# Exercise aim
Once you find the line with "blue ellipse: moved 36 px left, 46 px down" in the entries below, return exactly every line from it through the line with "orange circle: moved 2 px right, 2 px up".

# Records for the task

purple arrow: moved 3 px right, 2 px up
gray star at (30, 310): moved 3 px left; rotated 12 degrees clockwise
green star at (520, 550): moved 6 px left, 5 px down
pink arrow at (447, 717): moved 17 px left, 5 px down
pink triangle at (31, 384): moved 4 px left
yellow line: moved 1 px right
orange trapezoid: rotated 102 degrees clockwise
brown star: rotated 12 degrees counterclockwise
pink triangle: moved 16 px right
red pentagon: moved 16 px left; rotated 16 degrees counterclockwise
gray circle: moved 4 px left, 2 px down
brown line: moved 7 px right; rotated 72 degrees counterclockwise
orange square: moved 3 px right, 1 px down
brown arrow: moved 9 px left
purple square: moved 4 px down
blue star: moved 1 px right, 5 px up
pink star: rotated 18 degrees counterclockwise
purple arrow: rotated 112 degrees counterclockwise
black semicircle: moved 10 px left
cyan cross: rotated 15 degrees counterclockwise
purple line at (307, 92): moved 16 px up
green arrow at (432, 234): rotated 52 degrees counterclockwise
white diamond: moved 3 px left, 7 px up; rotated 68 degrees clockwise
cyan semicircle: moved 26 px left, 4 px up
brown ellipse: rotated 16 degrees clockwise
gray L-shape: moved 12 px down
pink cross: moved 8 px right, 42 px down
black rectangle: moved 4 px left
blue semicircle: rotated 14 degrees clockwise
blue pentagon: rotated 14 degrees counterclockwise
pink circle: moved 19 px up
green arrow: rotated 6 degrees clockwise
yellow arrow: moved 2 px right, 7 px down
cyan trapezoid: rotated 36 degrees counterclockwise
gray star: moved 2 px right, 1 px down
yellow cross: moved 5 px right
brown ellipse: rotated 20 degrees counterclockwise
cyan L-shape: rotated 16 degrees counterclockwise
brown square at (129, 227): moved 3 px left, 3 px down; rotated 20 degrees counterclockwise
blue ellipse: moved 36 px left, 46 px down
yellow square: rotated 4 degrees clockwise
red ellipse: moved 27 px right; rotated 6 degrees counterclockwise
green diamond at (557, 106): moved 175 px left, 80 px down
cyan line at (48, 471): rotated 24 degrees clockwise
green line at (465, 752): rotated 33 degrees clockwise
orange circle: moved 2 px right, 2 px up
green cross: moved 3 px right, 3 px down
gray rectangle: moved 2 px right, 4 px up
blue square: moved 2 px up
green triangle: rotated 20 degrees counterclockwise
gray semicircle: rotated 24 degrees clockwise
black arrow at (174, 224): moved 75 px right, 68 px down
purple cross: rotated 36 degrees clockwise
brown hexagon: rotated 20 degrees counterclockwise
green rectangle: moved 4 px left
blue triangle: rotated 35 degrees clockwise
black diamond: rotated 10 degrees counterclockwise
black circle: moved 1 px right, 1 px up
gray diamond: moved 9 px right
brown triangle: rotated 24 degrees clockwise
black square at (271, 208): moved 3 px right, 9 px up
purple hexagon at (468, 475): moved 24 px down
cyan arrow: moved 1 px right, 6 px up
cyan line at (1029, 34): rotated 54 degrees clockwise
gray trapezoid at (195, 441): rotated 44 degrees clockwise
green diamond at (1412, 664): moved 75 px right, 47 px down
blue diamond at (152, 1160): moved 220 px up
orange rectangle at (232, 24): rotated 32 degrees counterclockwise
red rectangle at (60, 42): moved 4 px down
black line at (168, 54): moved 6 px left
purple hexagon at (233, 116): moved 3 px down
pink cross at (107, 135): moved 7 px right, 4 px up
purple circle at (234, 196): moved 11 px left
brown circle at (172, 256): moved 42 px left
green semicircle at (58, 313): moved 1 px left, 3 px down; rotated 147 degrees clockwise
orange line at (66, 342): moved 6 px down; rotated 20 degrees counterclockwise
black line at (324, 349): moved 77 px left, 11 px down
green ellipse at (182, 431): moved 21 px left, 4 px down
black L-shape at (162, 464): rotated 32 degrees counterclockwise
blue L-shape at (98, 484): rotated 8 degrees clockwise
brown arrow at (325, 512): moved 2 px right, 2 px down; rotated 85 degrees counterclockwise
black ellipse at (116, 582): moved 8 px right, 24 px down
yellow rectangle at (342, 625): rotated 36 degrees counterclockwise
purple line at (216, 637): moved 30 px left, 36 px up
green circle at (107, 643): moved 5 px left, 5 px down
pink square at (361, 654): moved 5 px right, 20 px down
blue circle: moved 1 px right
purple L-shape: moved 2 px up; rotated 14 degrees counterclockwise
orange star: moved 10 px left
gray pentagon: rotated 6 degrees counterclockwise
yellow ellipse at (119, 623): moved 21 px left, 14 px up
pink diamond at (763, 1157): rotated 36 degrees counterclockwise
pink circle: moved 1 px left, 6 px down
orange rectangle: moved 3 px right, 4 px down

# Your response
blue ellipse: moved 36 px left, 46 px down
yellow square: rotated 4 degrees clockwise
red ellipse: moved 27 px right; rotated 6 degrees counterclockwise
green diamond at (557, 106): moved 175 px left, 80 px down
cyan line at (48, 471): rotated 24 degrees clockwise
green line at (465, 752): rotated 33 degrees clockwise
orange circle: moved 2 px right, 2 px up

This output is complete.